• _Available data_:
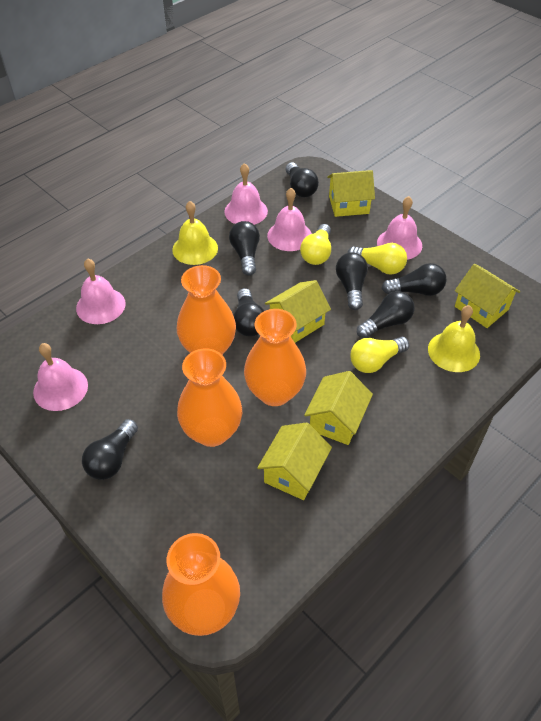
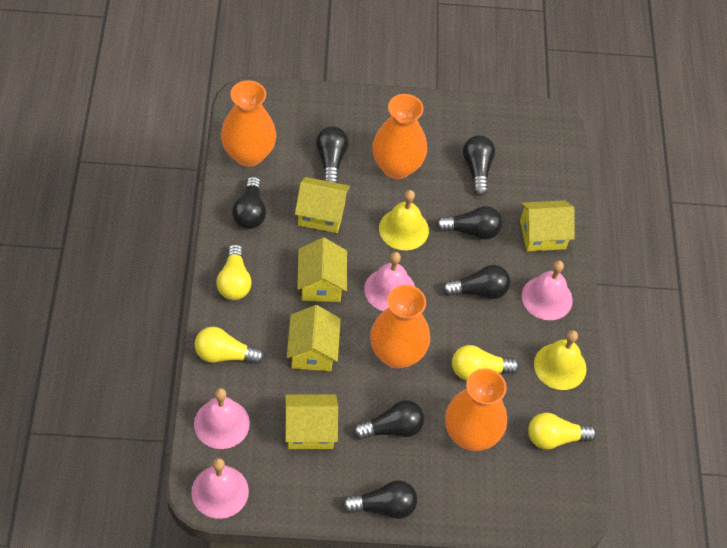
pink bell: 5 -> 4
yellow light bulb: 3 -> 4

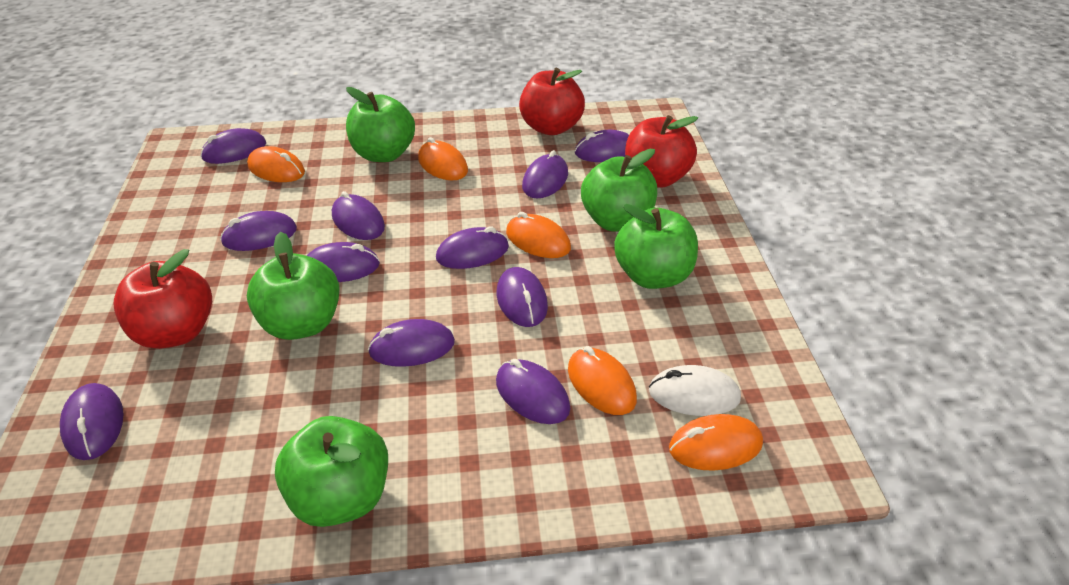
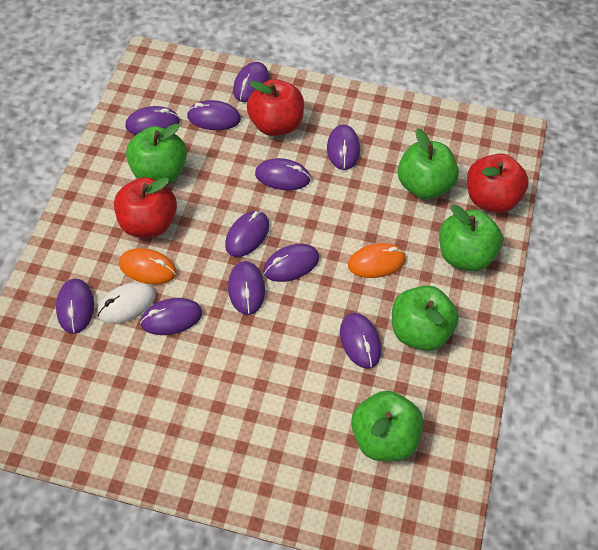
orange mouse: 5 -> 2

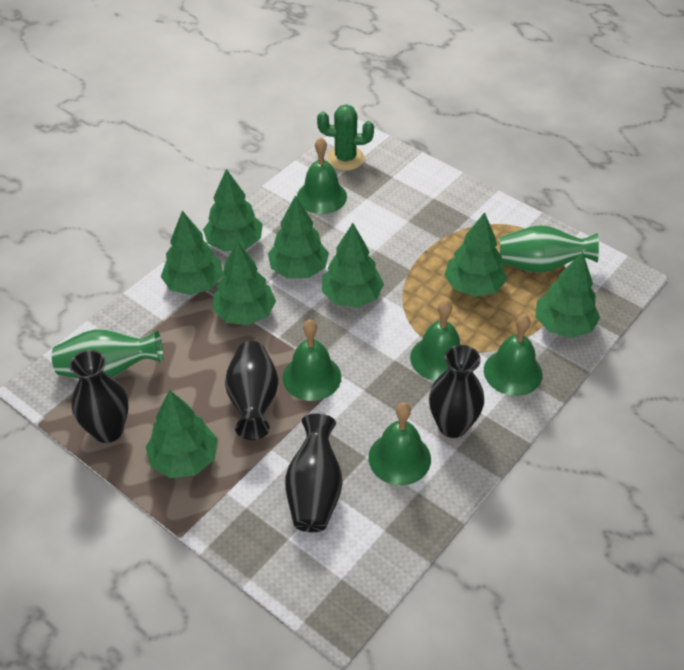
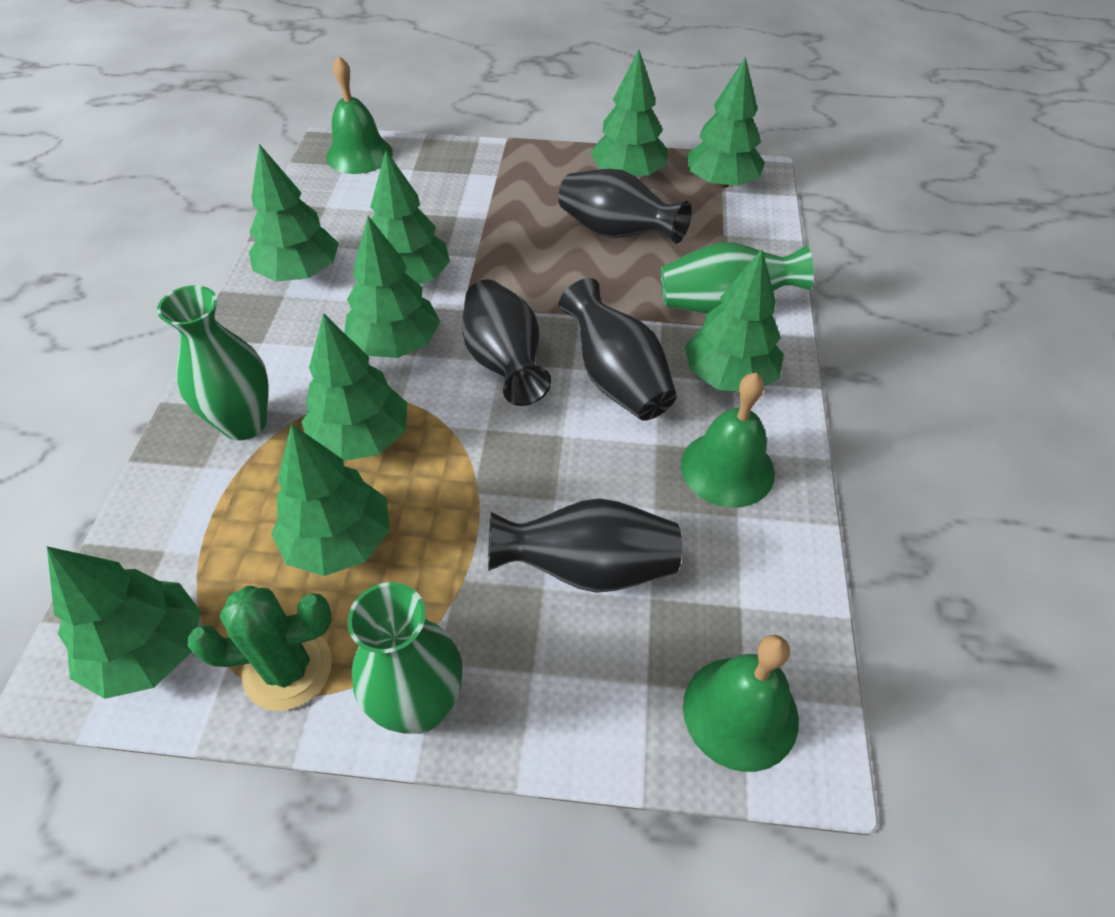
green bell: 5 -> 3
green tree: 8 -> 9
green vase: 2 -> 3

• _Your objective_: Copy out the listing above exactly, and keep the pictures out of it.

• _Answer_:
pink bell: 5 -> 4
yellow light bulb: 3 -> 4

orange mouse: 5 -> 2

green bell: 5 -> 3
green tree: 8 -> 9
green vase: 2 -> 3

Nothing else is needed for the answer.